Extracted material Block Start

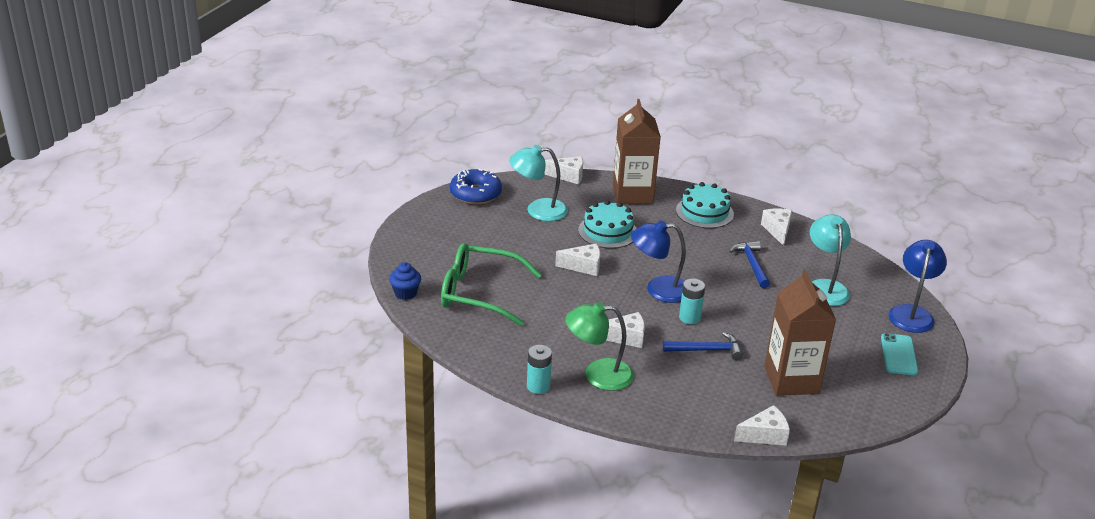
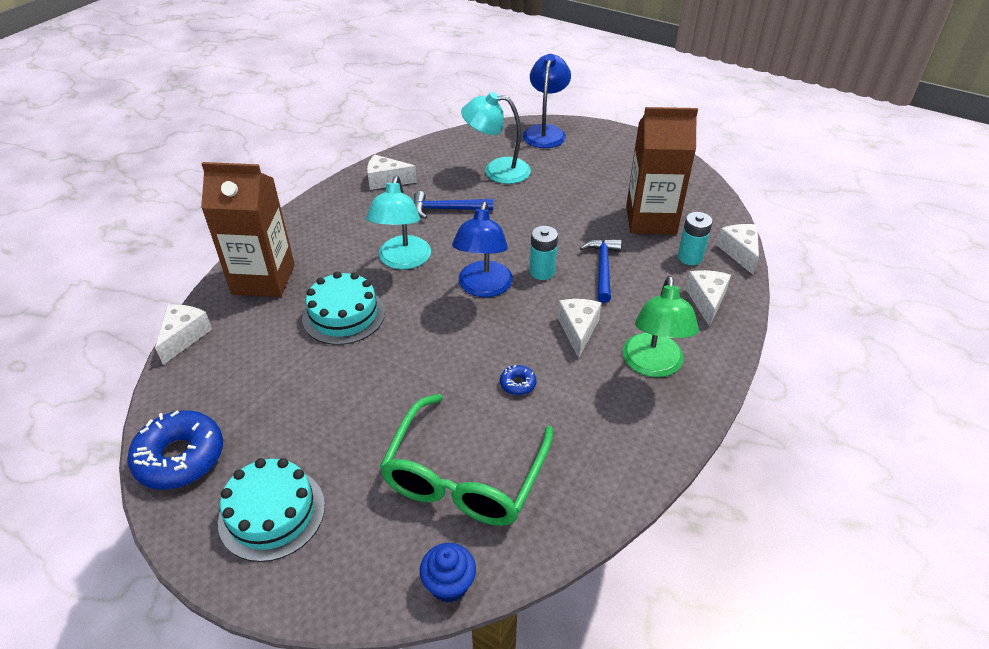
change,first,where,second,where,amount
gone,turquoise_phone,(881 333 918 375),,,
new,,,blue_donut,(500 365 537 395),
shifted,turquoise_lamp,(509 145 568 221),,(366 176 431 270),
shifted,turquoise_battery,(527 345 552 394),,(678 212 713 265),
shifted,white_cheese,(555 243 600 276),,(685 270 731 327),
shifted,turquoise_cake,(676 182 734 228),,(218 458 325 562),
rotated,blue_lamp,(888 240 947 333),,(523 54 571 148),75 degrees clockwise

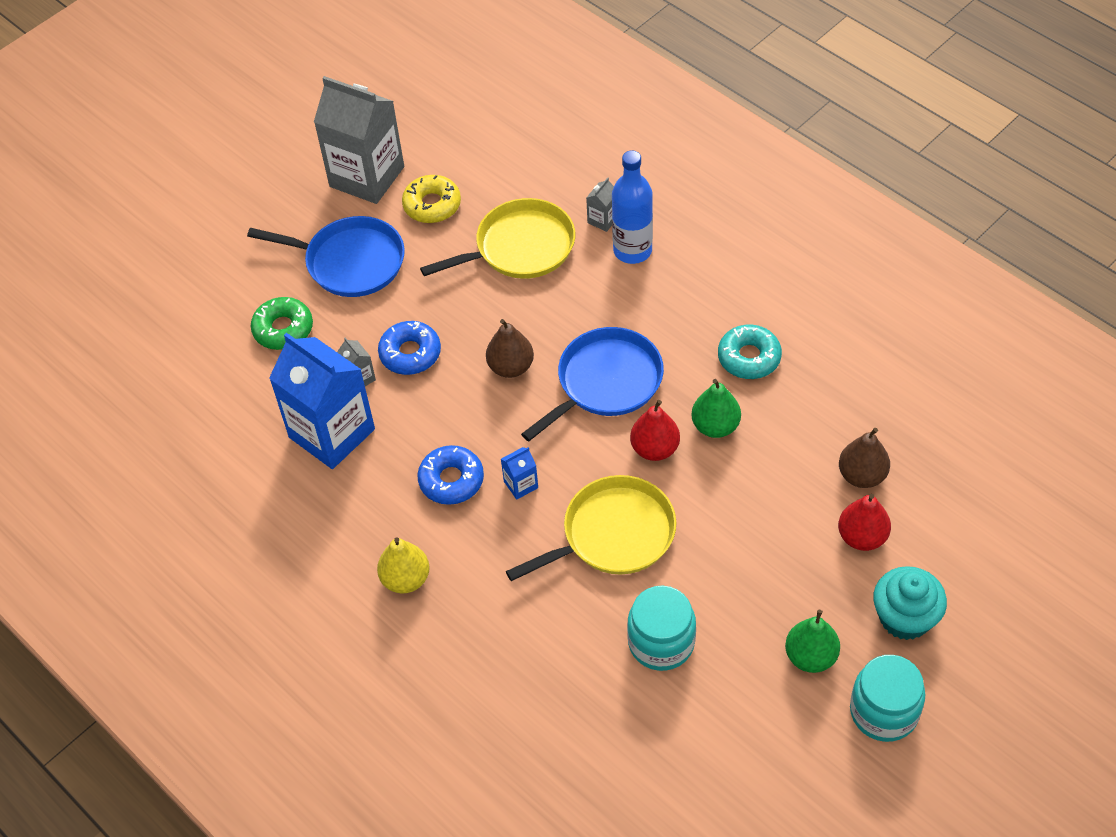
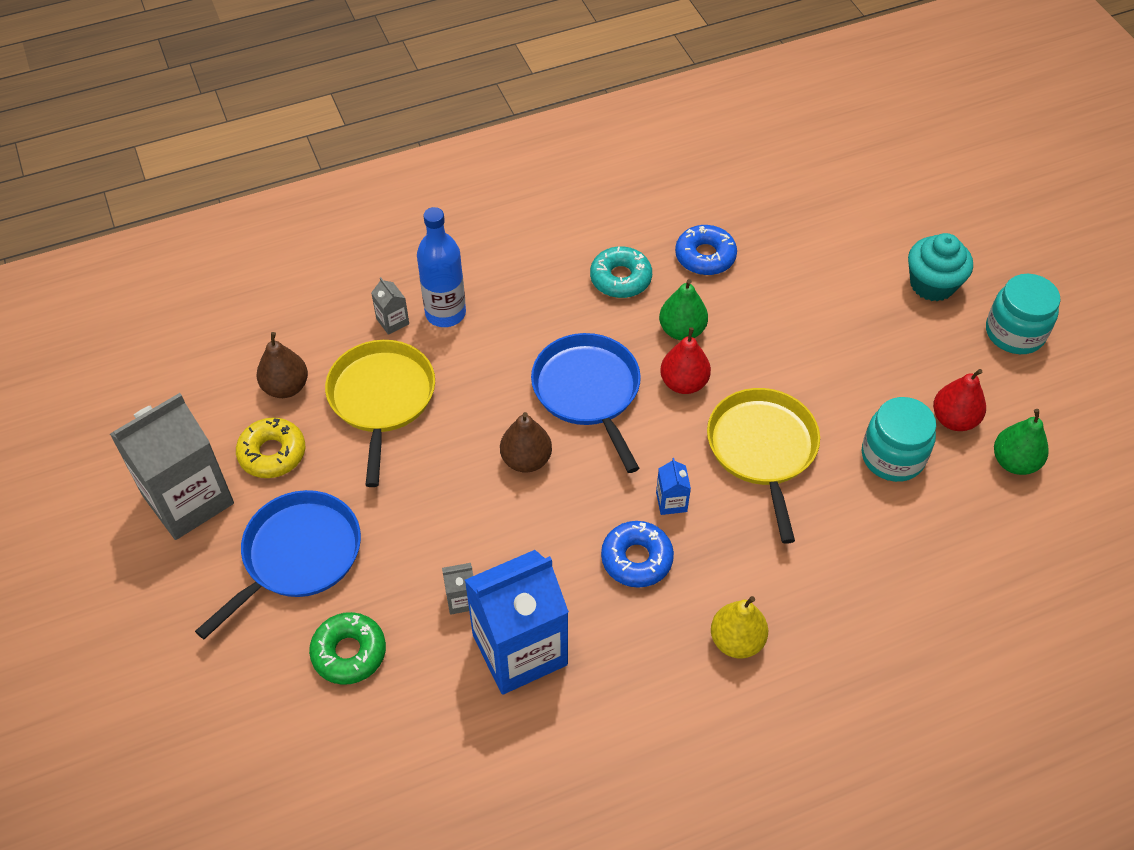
change,first,where,second,where,amount
shifted,blue_donut,(378 321 441 375),,(675 225 737 275),
shifted,green_pear,(785 610 840 673),,(994 409 1049 475),
shifted,red_pear,(838 494 891 551),,(933 369 986 431),
shifted,brown_pear,(839 428 890 488),,(256 332 308 398),

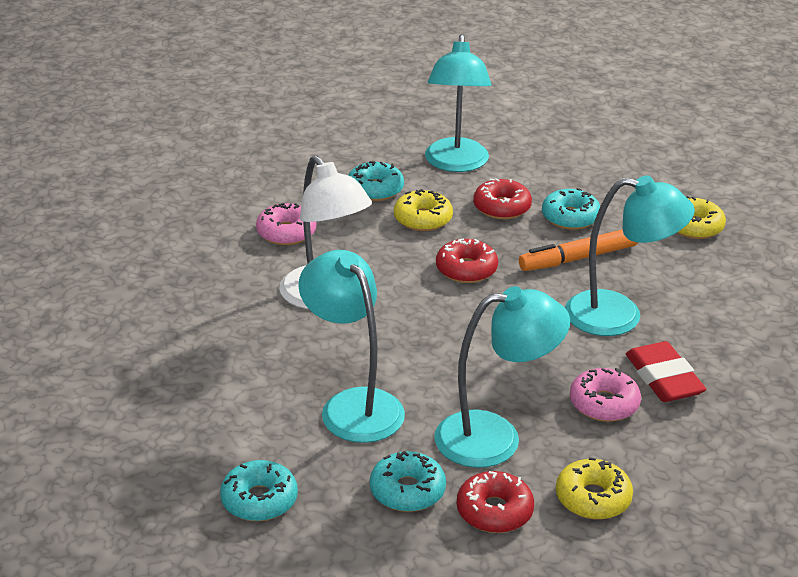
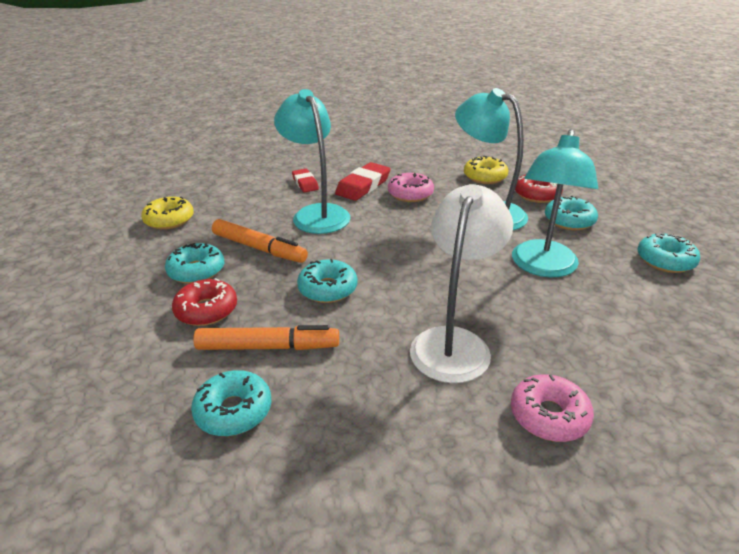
change,first,where,second,where,amount
gone,turquoise_lamp,(425 34 491 172),,,
new,,,red_eraser,(292 169 319 193),
shifted,pink_donut,(256 203 316 245),,(511 374 594 442),
swapped,yellow_donut,(394 189 453 231),orange_marker,(193 325 339 350),
repainted,red_donut,(436 239 498 283),turquoise_donut,(297 259 358 303),

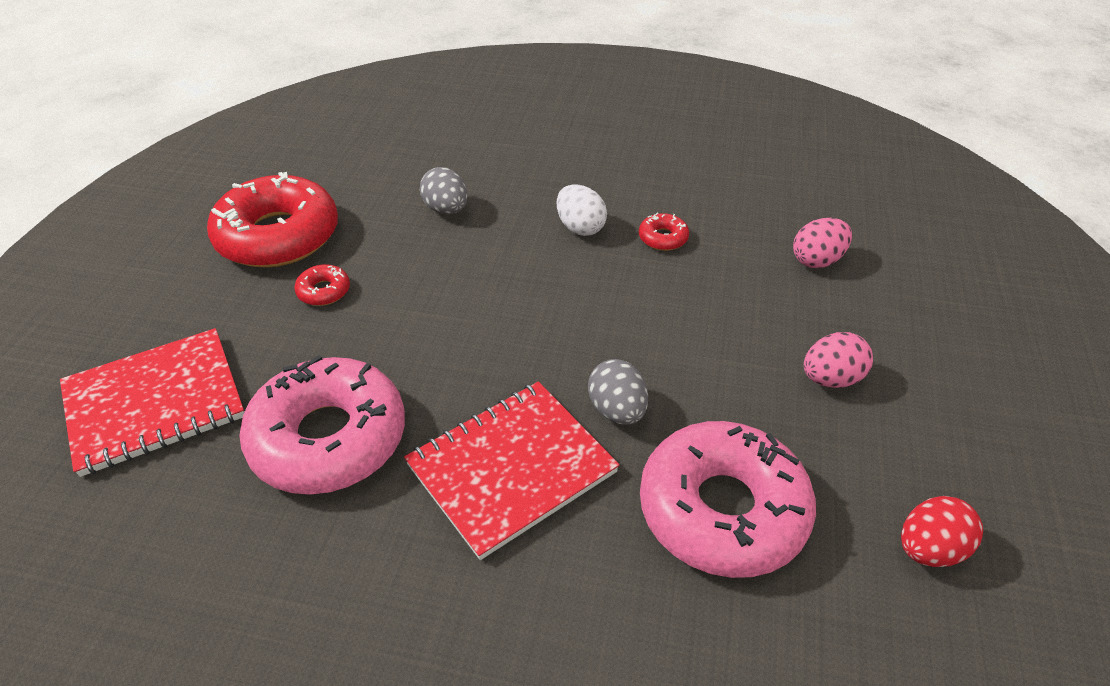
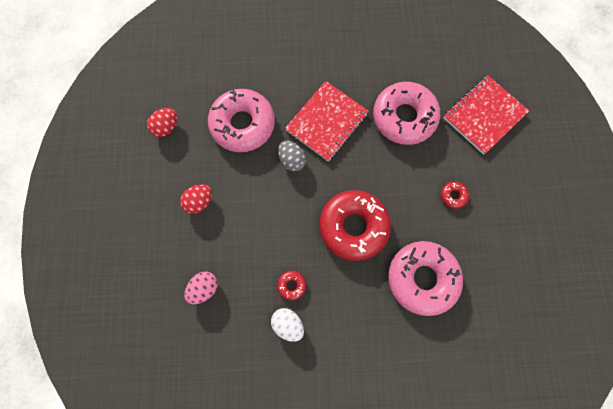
change,first,where,second,where,amount
shifted,red_donut,(207 172 338 268),,(319 190 391 261),
shifted,white_egg,(557 184 607 236),,(271 308 304 342),
swapped,grey_egg,(420 167 468 215),pink_donut,(388 241 463 316),
repainted,pink_egg,(804 332 873 388),red_egg,(180 184 212 214),

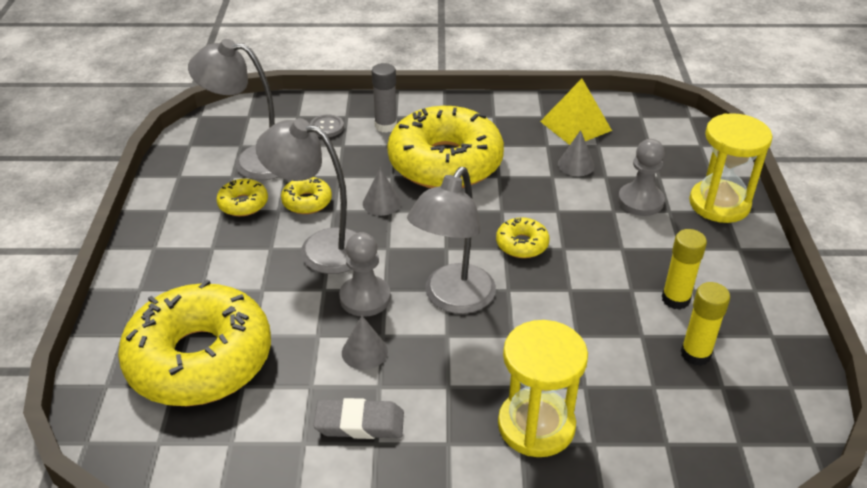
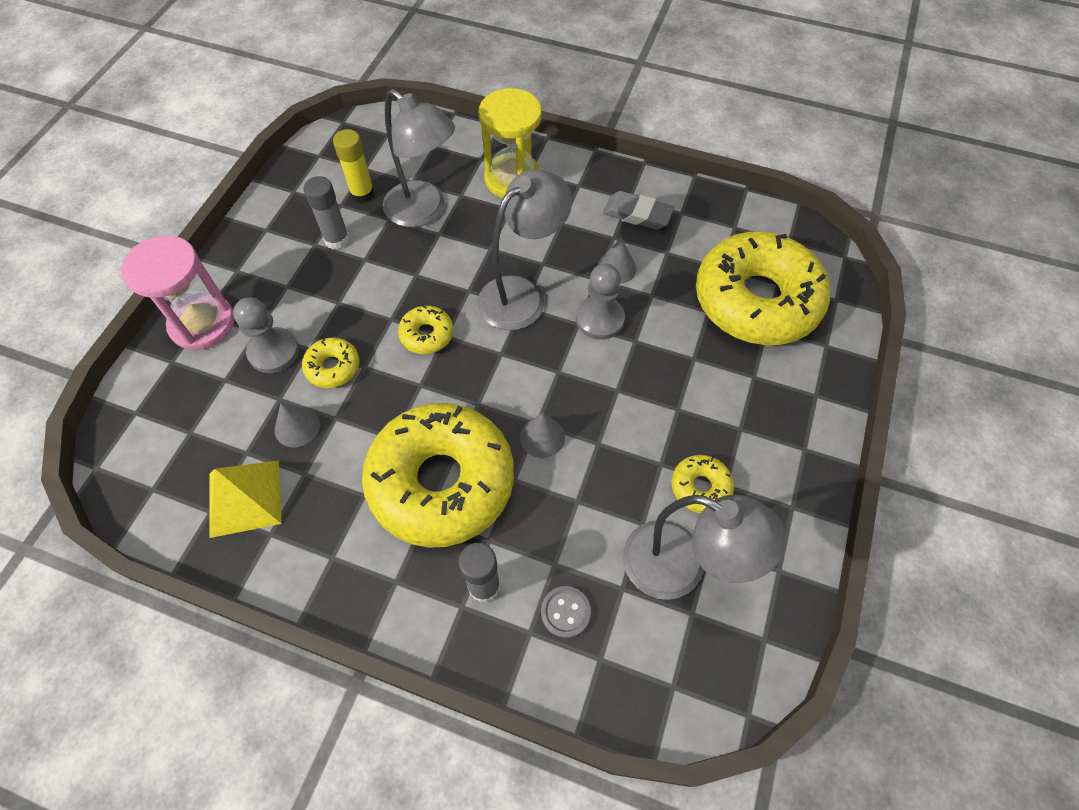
change,first,where,second,where,amount
shifted,grey_lamp,(256 118 357 274),,(383 89 455 227),
shifted,yellow_donut,(281 177 332 214),,(302 337 359 388),
repainted,yellow_glue_stick,(662 229 707 310),grey_glue_stick,(304 176 350 249),
repainted,yellow_hourglass,(689 113 773 223),pink_hourglass,(121 235 234 350),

Extracted material Block End

What you need to do – Each entry should appear again exactly as written, pictures excluded.

Response to this exercise –
change,first,where,second,where,amount
gone,turquoise_phone,(881 333 918 375),,,
new,,,blue_donut,(500 365 537 395),
shifted,turquoise_lamp,(509 145 568 221),,(366 176 431 270),
shifted,turquoise_battery,(527 345 552 394),,(678 212 713 265),
shifted,white_cheese,(555 243 600 276),,(685 270 731 327),
shifted,turquoise_cake,(676 182 734 228),,(218 458 325 562),
rotated,blue_lamp,(888 240 947 333),,(523 54 571 148),75 degrees clockwise

change,first,where,second,where,amount
shifted,blue_donut,(378 321 441 375),,(675 225 737 275),
shifted,green_pear,(785 610 840 673),,(994 409 1049 475),
shifted,red_pear,(838 494 891 551),,(933 369 986 431),
shifted,brown_pear,(839 428 890 488),,(256 332 308 398),

change,first,where,second,where,amount
gone,turquoise_lamp,(425 34 491 172),,,
new,,,red_eraser,(292 169 319 193),
shifted,pink_donut,(256 203 316 245),,(511 374 594 442),
swapped,yellow_donut,(394 189 453 231),orange_marker,(193 325 339 350),
repainted,red_donut,(436 239 498 283),turquoise_donut,(297 259 358 303),

change,first,where,second,where,amount
shifted,red_donut,(207 172 338 268),,(319 190 391 261),
shifted,white_egg,(557 184 607 236),,(271 308 304 342),
swapped,grey_egg,(420 167 468 215),pink_donut,(388 241 463 316),
repainted,pink_egg,(804 332 873 388),red_egg,(180 184 212 214),

change,first,where,second,where,amount
shifted,grey_lamp,(256 118 357 274),,(383 89 455 227),
shifted,yellow_donut,(281 177 332 214),,(302 337 359 388),
repainted,yellow_glue_stick,(662 229 707 310),grey_glue_stick,(304 176 350 249),
repainted,yellow_hourglass,(689 113 773 223),pink_hourglass,(121 235 234 350),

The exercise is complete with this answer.